## What this task involves
Only lines with the string "plate" should be returned from the data below.

## Provided material
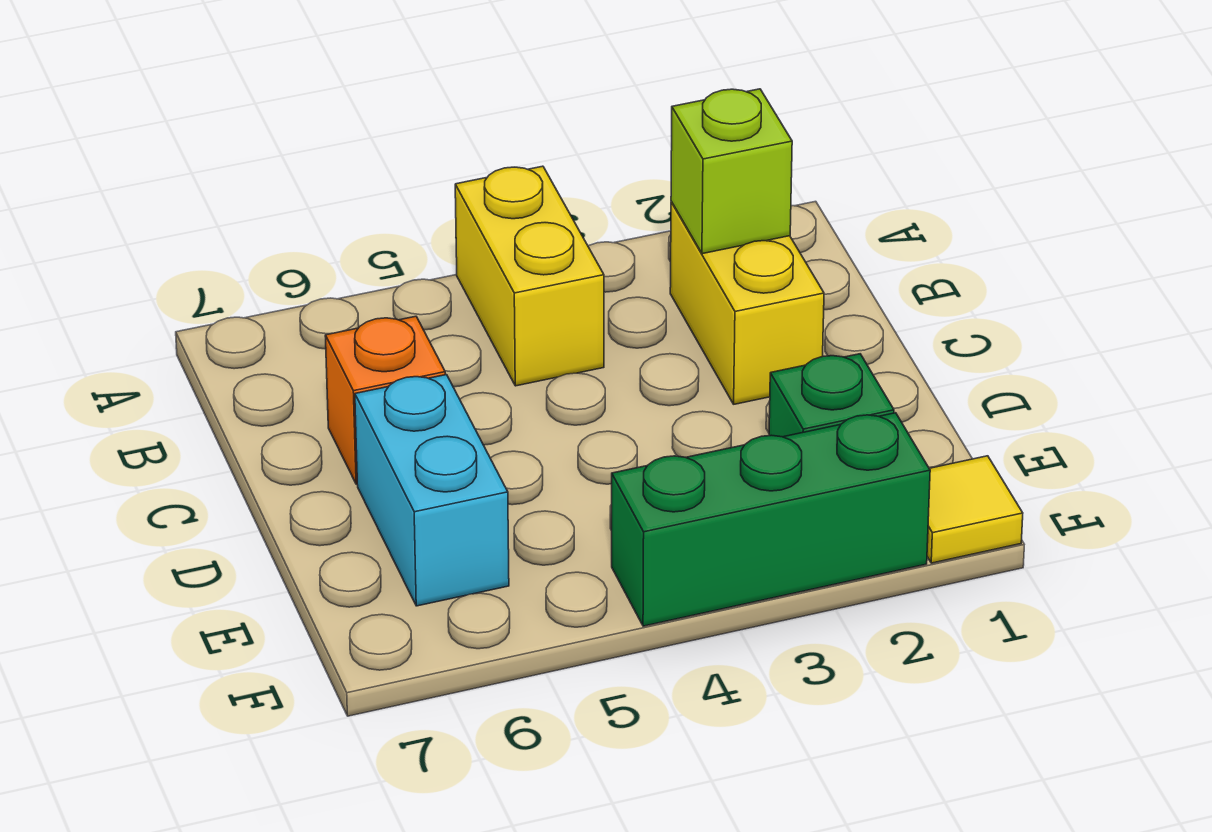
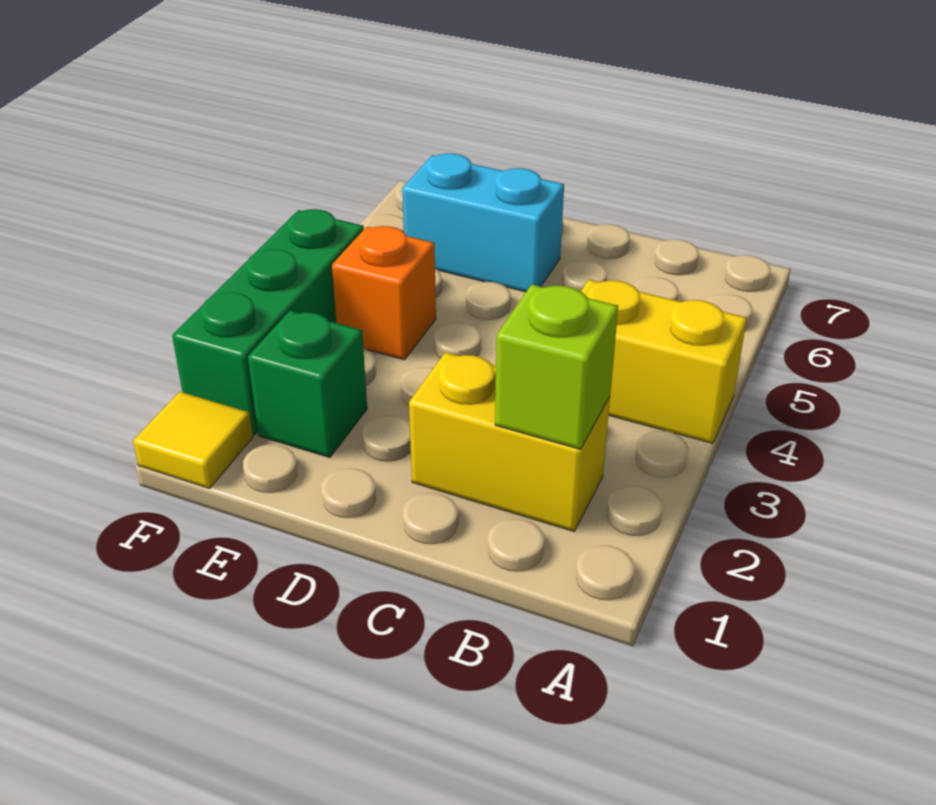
orange 1x1 brick [325,316,445,484] -> orange 1x1 brick moved to [332,226,436,360]

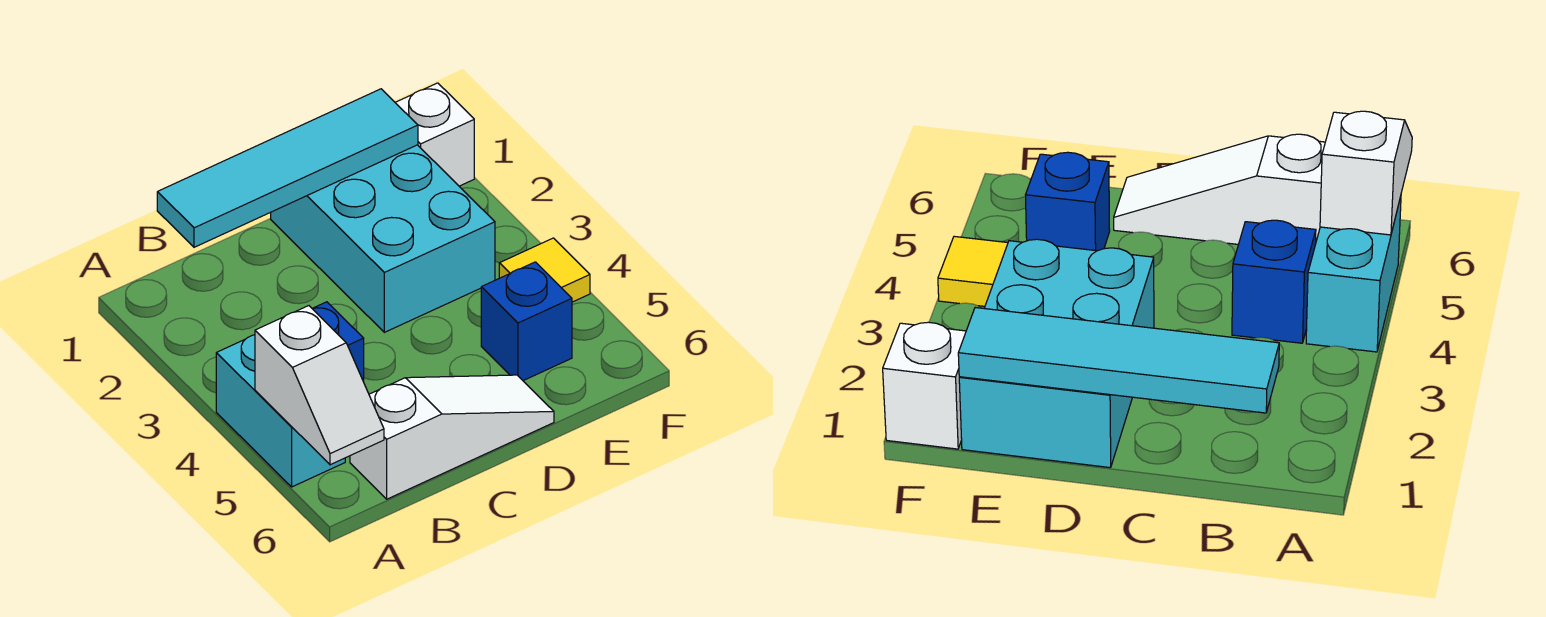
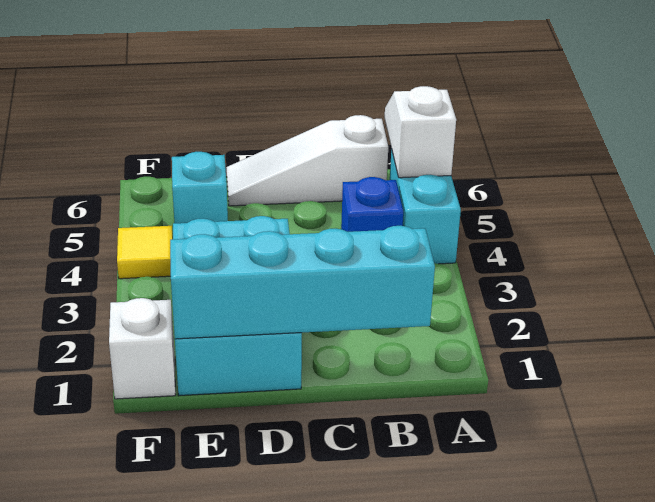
cyan 1x4 tile [157,89,418,247] -> cyan 1x4 brick [170,226,435,339]
blue 1x1 brick [481,262,572,381] -> cyan 1x1 brick [172,152,228,223]

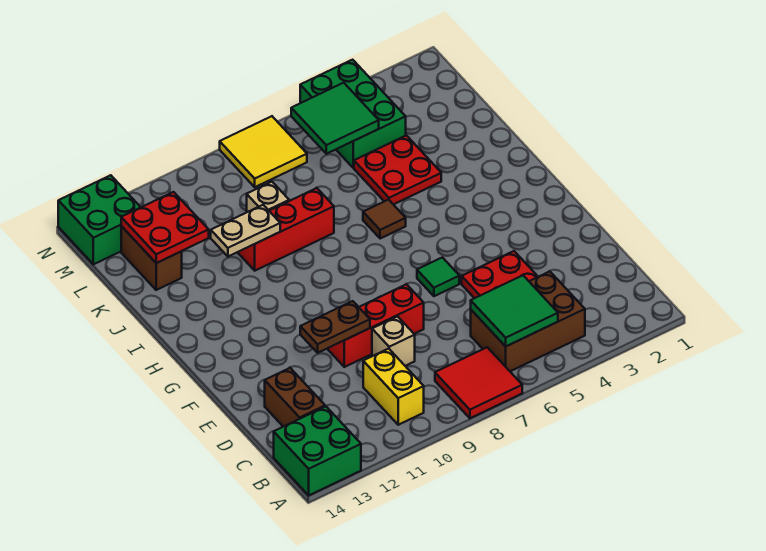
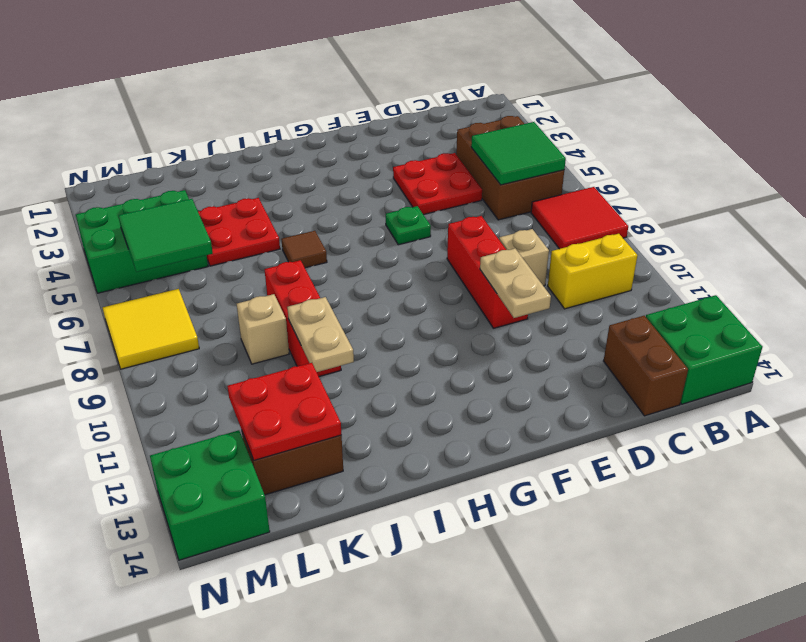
brown 1x2 brick [265,368,325,427] -> brown 1x2 brick turned to [604,316,688,416]
brown 1x2 plate [300,301,370,353] -> tan 1x2 plate [480,248,551,318]
green 1x1 tile [417,257,459,296] -> green 1x1 plate [386,206,431,245]

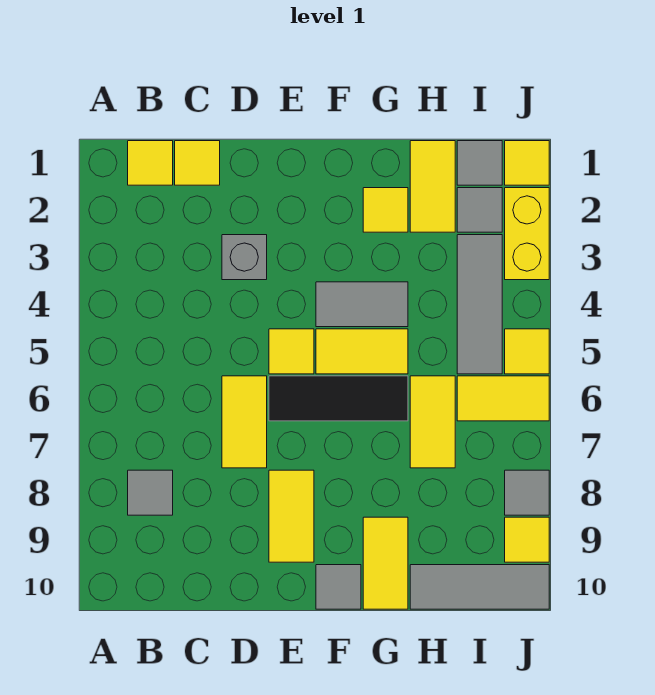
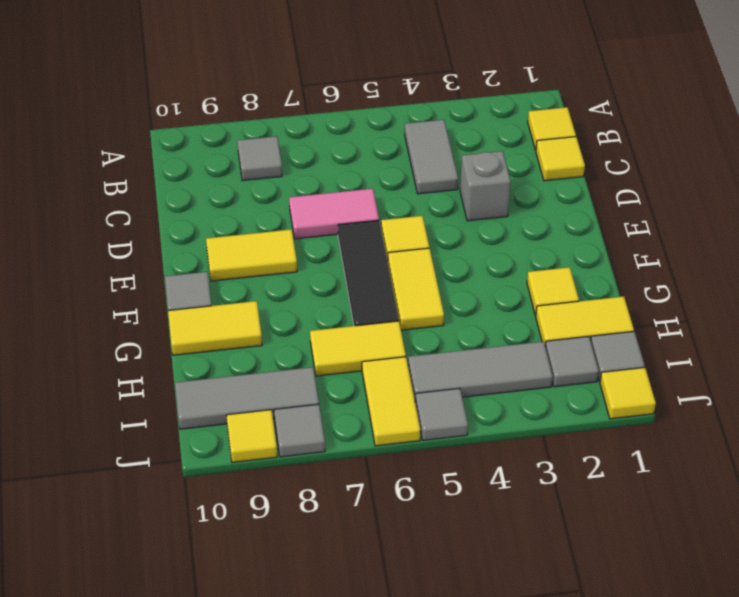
yellow 1x2 tile [222,376,267,468] -> pink 1x2 tile [289,189,379,239]
grey 1x2 tile [316,282,408,327] -> grey 1x2 tile moved to [405,120,458,194]
grey 1x3 tile [410,565,549,609] -> grey 1x3 tile turned to [175,367,319,429]
yellow 1x2 brick [505,188,549,280] -> none
yellow 1x1 tile [505,329,549,374] -> grey 1x1 tile [415,388,468,440]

## Written answer
brown 1x2 plate [300,301,370,353] -> tan 1x2 plate [480,248,551,318]
green 1x1 tile [417,257,459,296] -> green 1x1 plate [386,206,431,245]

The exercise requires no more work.